## Exercise goal
Scan the entries for lines with "brown" and say how many there are, with nothing more.
-- Supplied records follows --
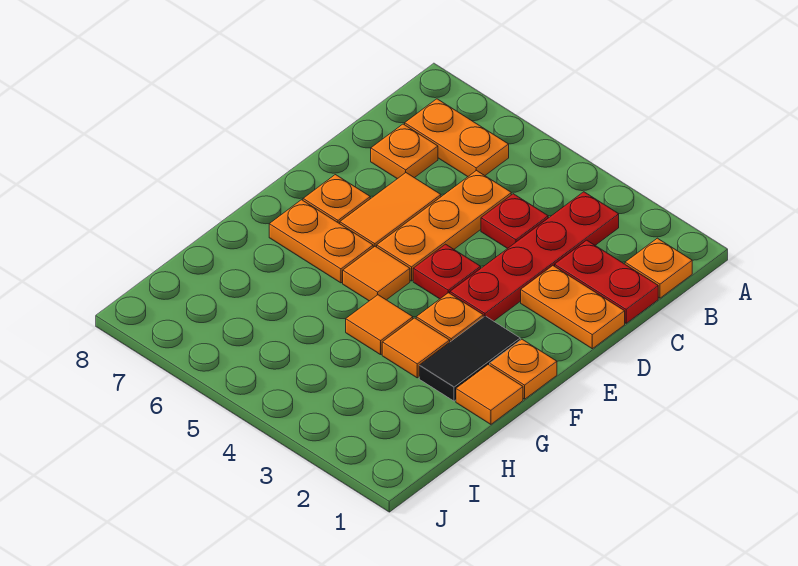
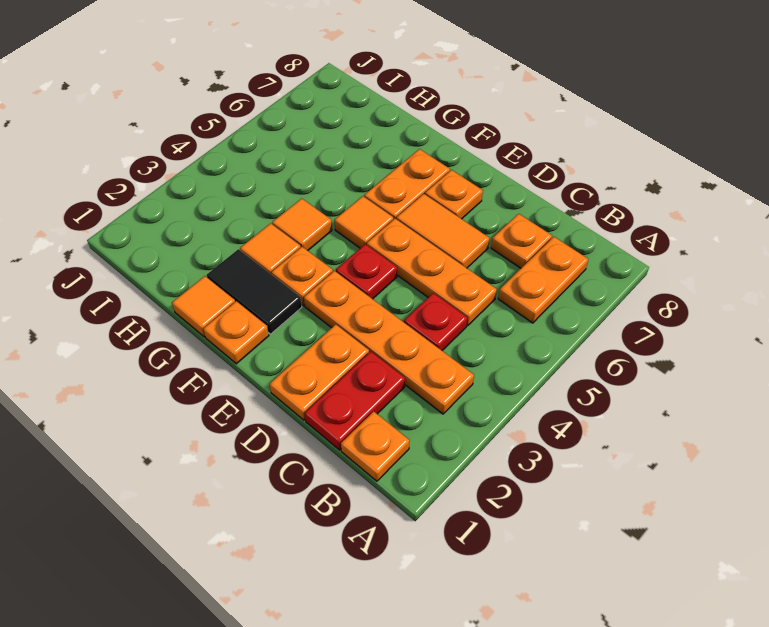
red plate B3:E3 level 1 -> orange plate B3:E3 level 1

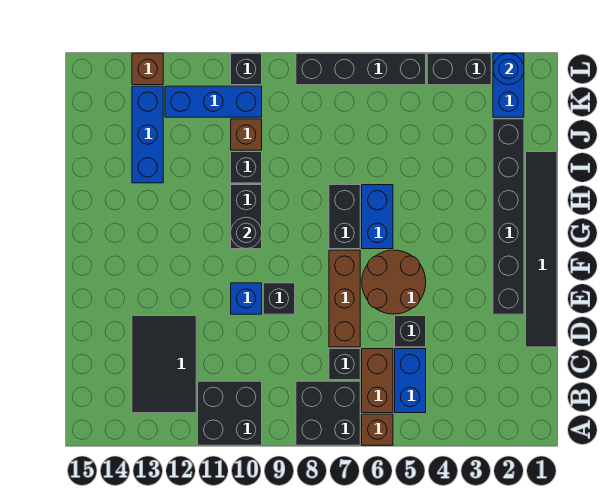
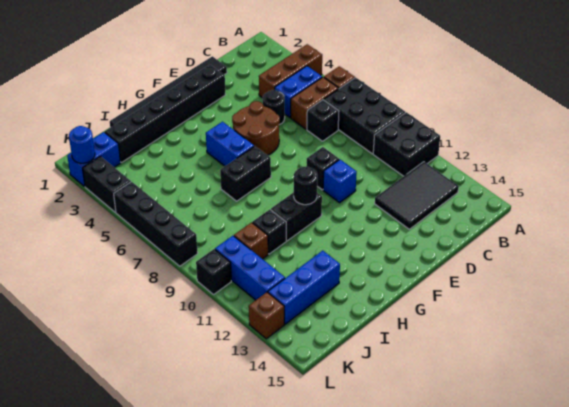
black brick A7:B8 level 1 -> black brick A7:B9 level 1
black brick D5 level 1 -> black round brick D5 level 1
brown brick D7:F7 level 1 -> brown brick A4:C4 level 1
blue brick G6:H6 level 1 -> blue brick G5:G6 level 1

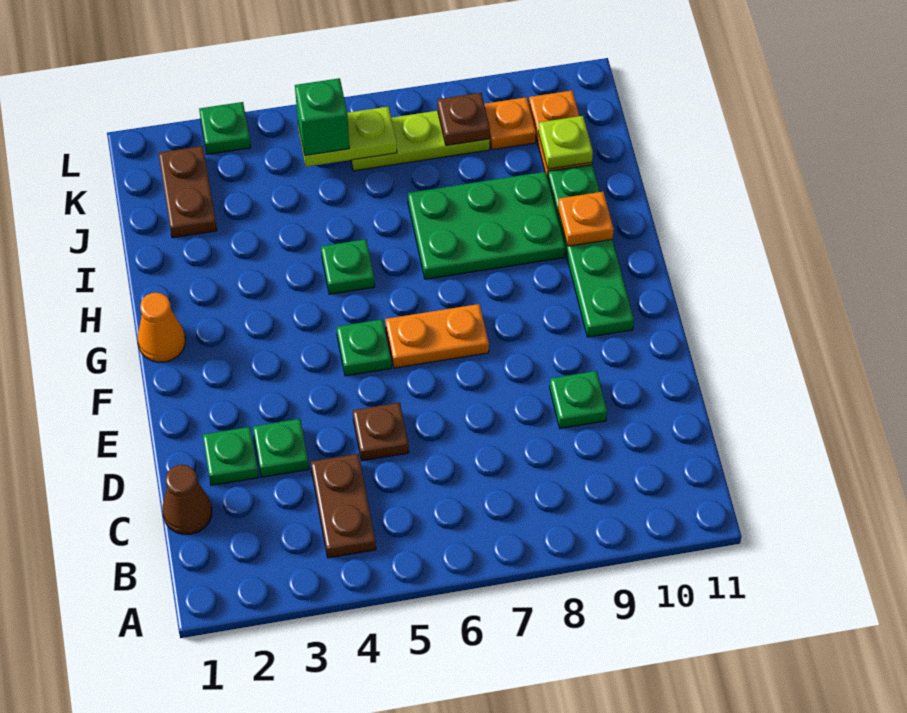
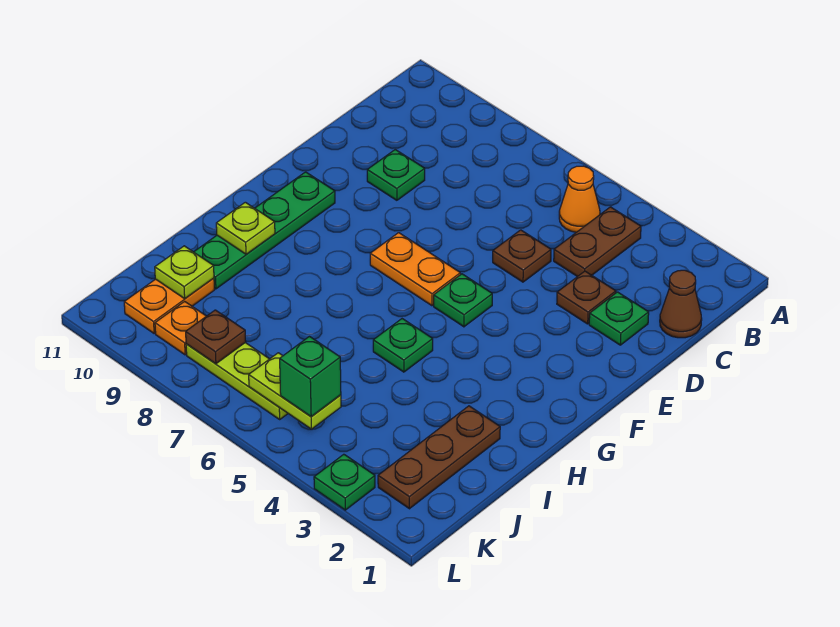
green plate D3 level 1 -> brown plate D3 level 1
orange cone G1 level 1 -> orange cone B5 level 1
green plate H7:I9 level 1 -> none
orange plate H10 level 2 -> lime plate H10 level 2
brown plate J2:K2 level 1 -> brown plate I2:K2 level 1

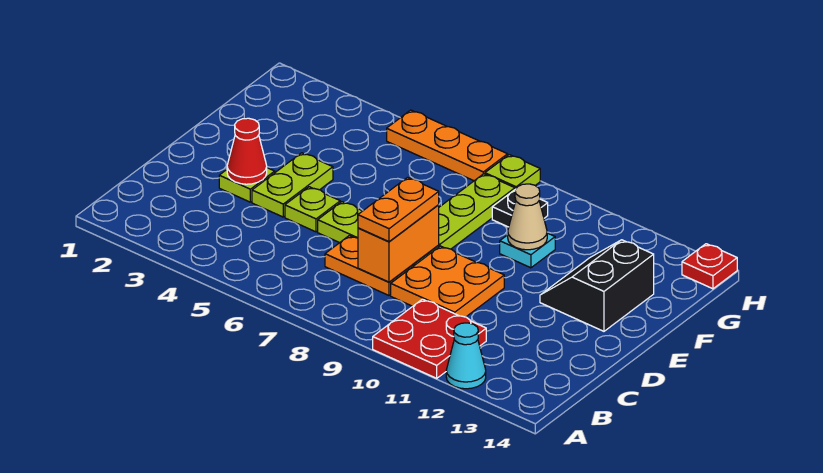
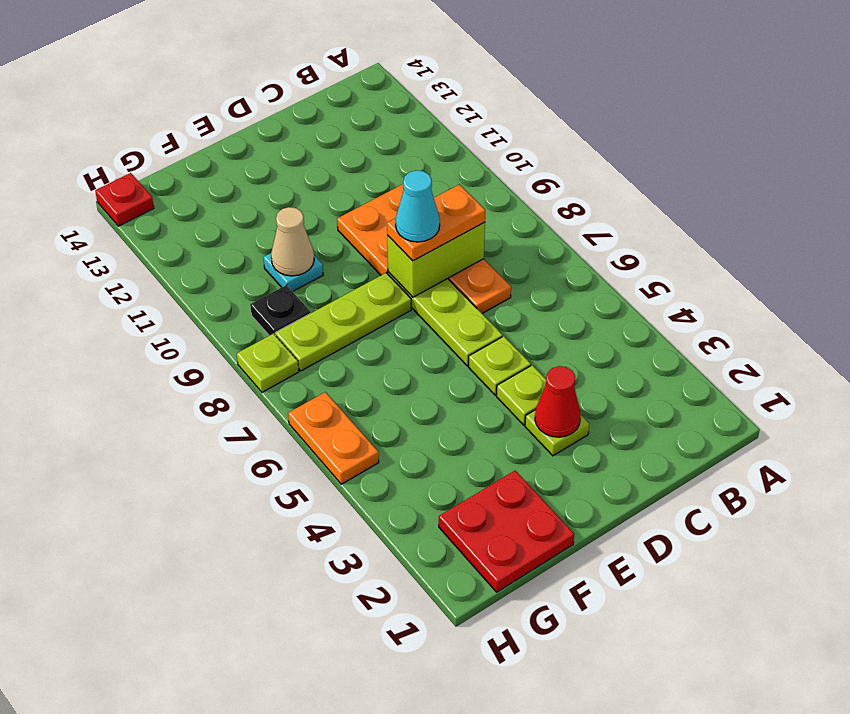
red plate A10:B11 level 1 -> red plate F1:G2 level 1
cyan cone A12 level 1 -> cyan cone D8 level 4
orange brick C8:D8 level 2 -> lime brick C8:D8 level 2
lime plate D4:E4 level 1 -> lime plate D4 level 1
black slope E12:F13 level 1 top 13 -> none
orange plate H5:H7 level 1 -> orange plate H5:H6 level 1

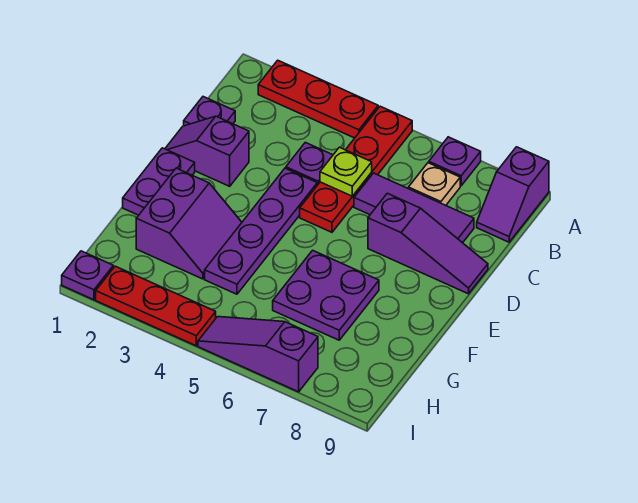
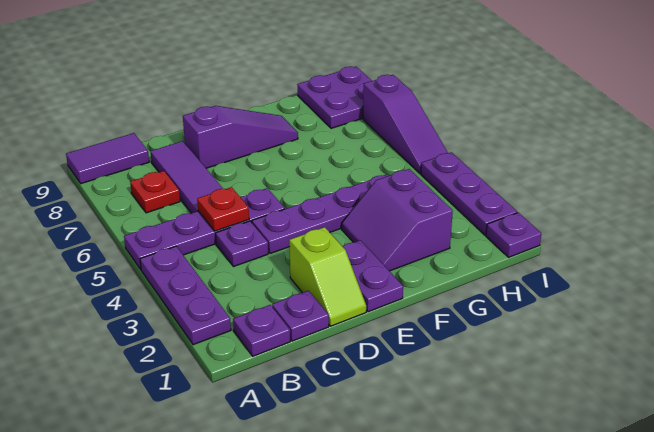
red plate A2:A4 level 1 -> purple plate A2:A4 level 1
red plate A5:D5 level 1 -> purple plate A5:D5 level 1
purple plate A7 level 1 -> purple plate B1 level 1
purple slope A9:B9 level 1 top A -> purple tile A9:B9 level 1
tan plate B7 level 1 -> red plate B7 level 1
lime plate C5 level 2 -> red plate C5 level 2
purple slope D1:D2 level 1 top 2 -> lime slope D1:D2 level 1 top 2
purple slope D7:D9 level 1 top 7 -> purple slope D8:F8 level 1 top D
purple plate E1:F1 level 1 -> purple plate E1:E2 level 1
purple slope F2:G3 level 1 top 2 -> purple slope F2:G3 level 1 top G
purple plate F6:G7 level 1 -> purple plate H8:I9 level 1
red plate I2:I4 level 1 -> purple plate I2:I4 level 1

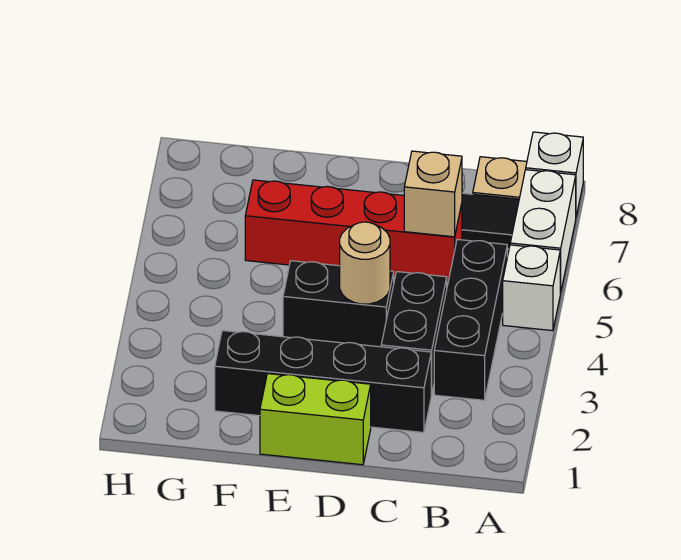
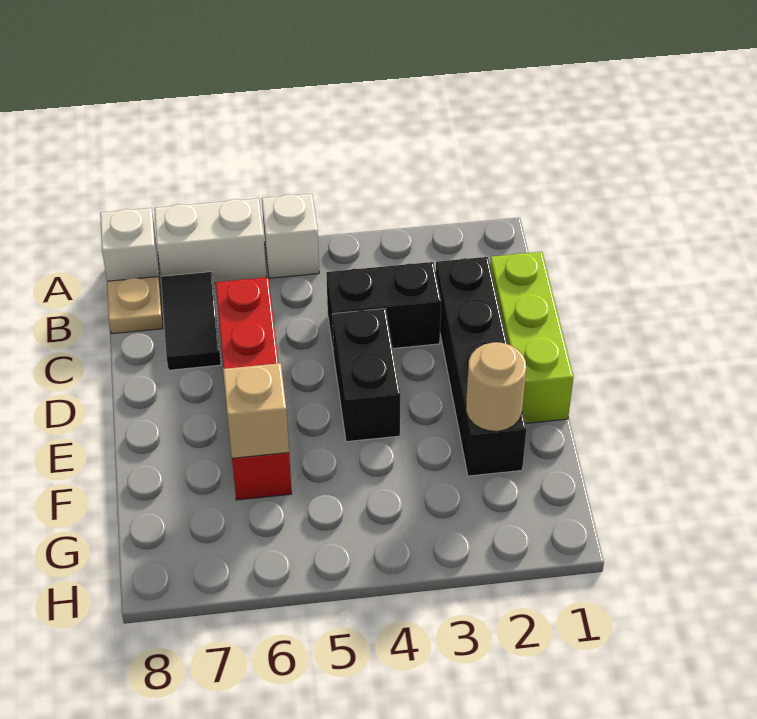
black brick B3:B5 level 1 -> none
tan brick C6 level 2 -> tan brick F6 level 2
lime brick D1:E1 level 1 -> lime brick C1:E1 level 1
tan round brick D4 level 2 -> tan round brick F2 level 2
-- Supplied records concluded --
## Written reply
3